Copy each line below that has "camera".

** Record extracts follows **

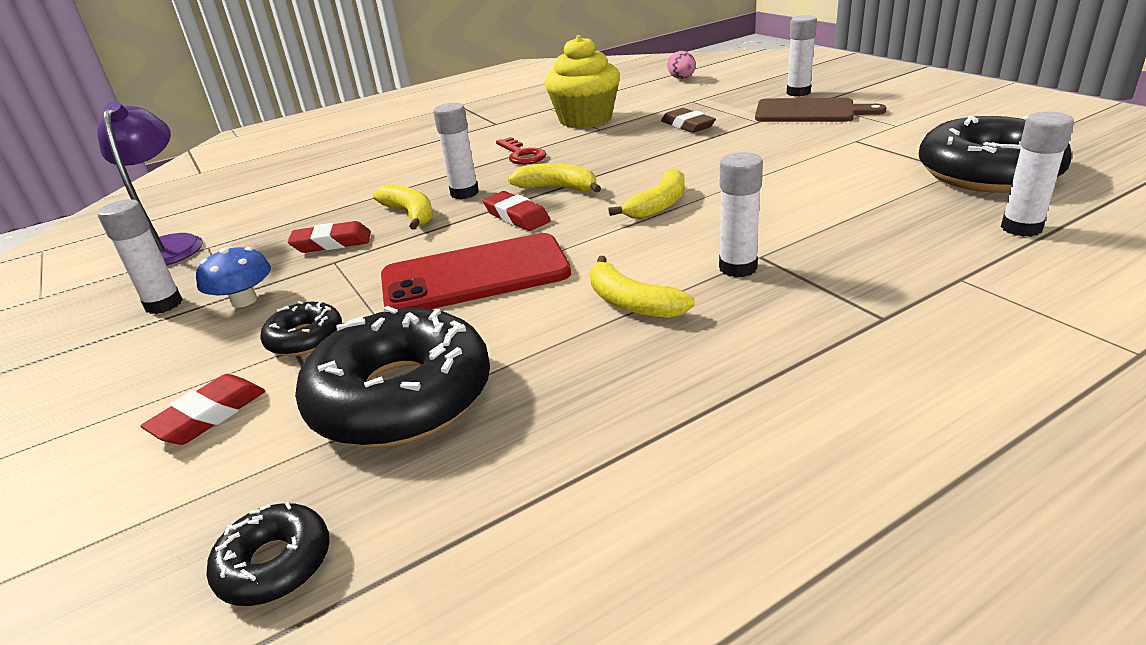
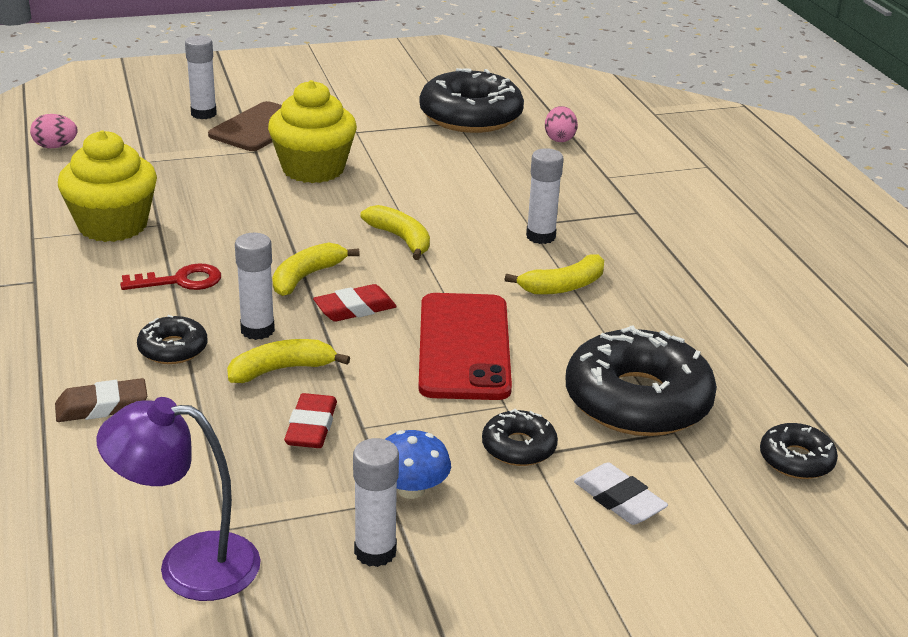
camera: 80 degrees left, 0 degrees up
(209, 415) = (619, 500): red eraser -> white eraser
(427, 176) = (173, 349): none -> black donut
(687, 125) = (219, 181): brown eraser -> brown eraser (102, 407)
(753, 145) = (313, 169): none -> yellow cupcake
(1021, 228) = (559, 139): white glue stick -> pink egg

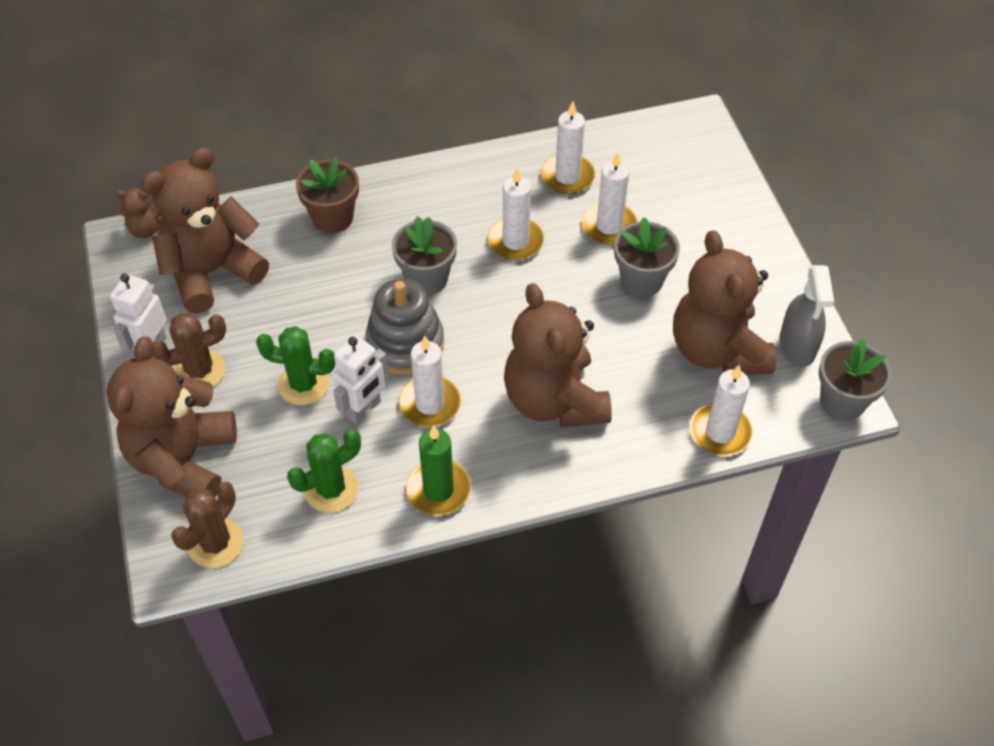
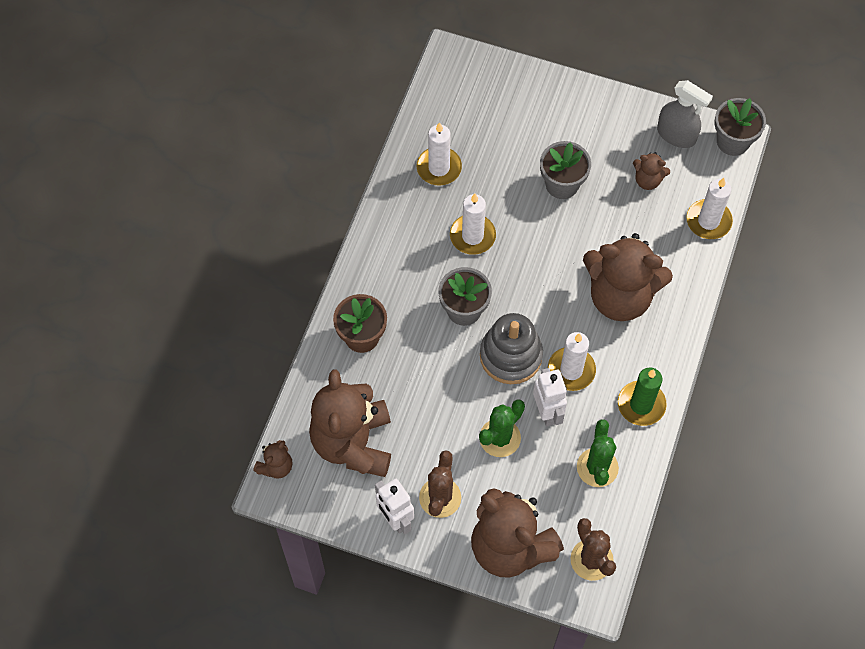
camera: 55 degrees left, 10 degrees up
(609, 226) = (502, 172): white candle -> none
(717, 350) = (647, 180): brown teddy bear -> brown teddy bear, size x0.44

** End of Record extracts **

• Written response:
camera: 80 degrees left, 0 degrees up
camera: 55 degrees left, 10 degrees up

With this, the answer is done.